__Action item__.
Show each line from the listing that includes the word "move".

__Dataset content__.
════════════════

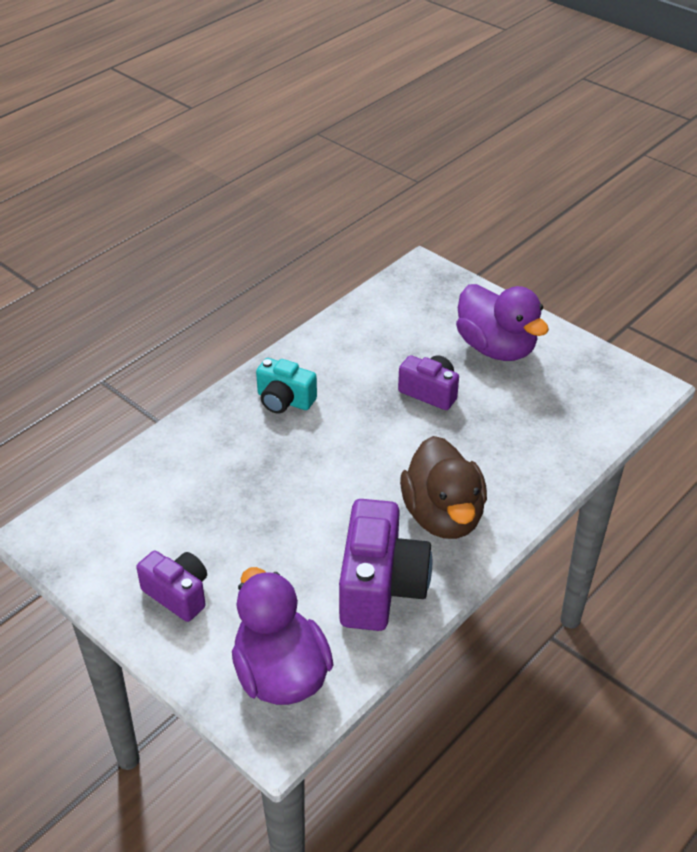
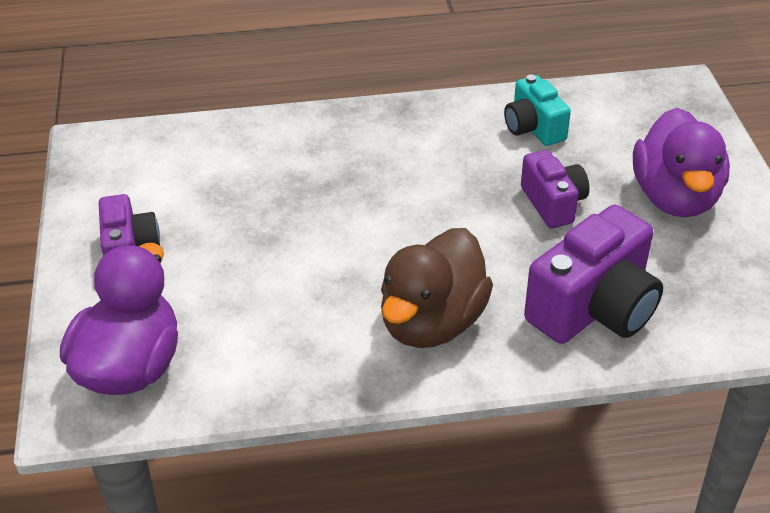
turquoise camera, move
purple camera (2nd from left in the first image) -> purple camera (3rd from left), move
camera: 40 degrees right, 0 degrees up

════════════════

__Answer to this exercise__.
turquoise camera, move
purple camera (2nd from left in the first image) -> purple camera (3rd from left), move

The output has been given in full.